DATA SHOWN.
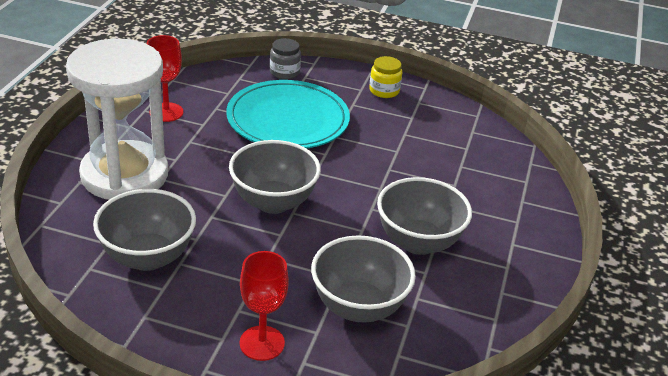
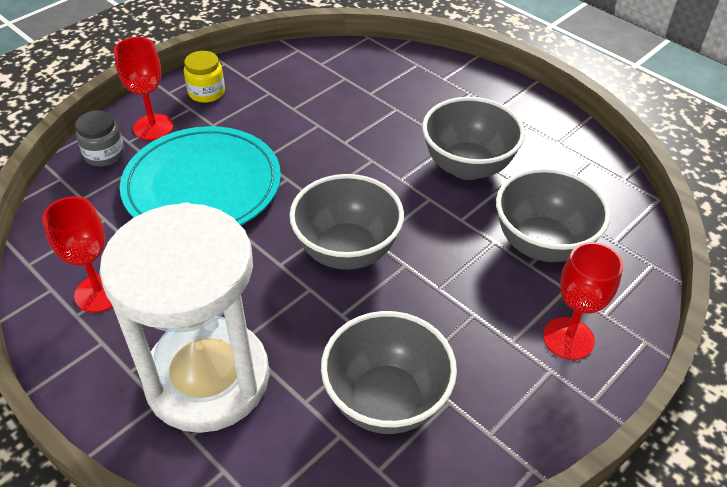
camera: 60 degrees left, 10 degrees up
(327, 81) = (153, 127): none -> red goblet

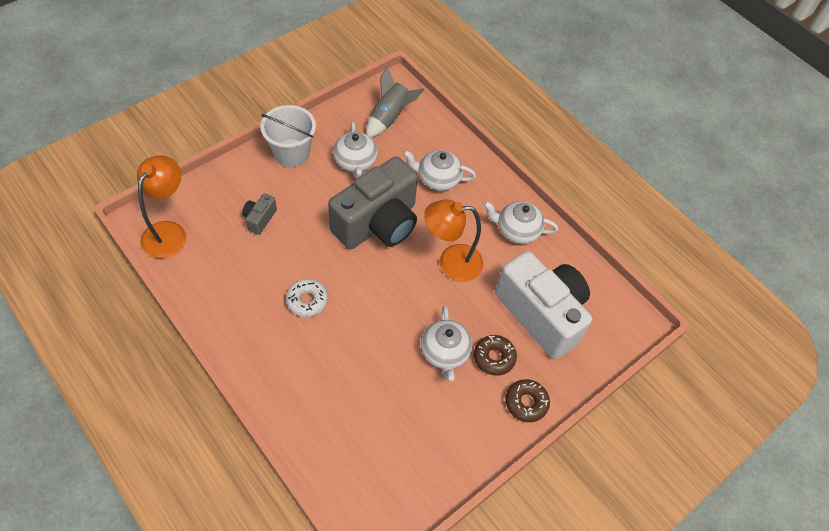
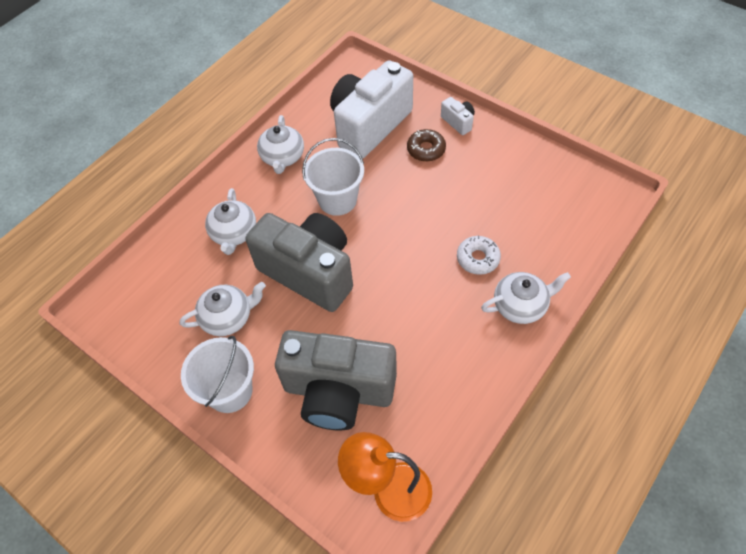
camera: 95 degrees left, 0 degrees up
(259, 219) = (338, 391): grey camera -> grey camera, size x2.47
(307, 301) = (426, 308): white donut -> white donut (478, 258)
(389, 117) = (151, 301): grey rocket -> none
(445, 352) = (436, 184): white teapot -> white teapot (520, 305)
(451, 262) = (337, 200): orange lamp -> white bucket
(526, 403) = (458, 122): brown donut -> white camera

WHAT TO PRODUCE.
Read through the material above, and whenever a line contains "donut", copy it.

EXERCISE ANSWER.
(307, 301) = (426, 308): white donut -> white donut (478, 258)
(526, 403) = (458, 122): brown donut -> white camera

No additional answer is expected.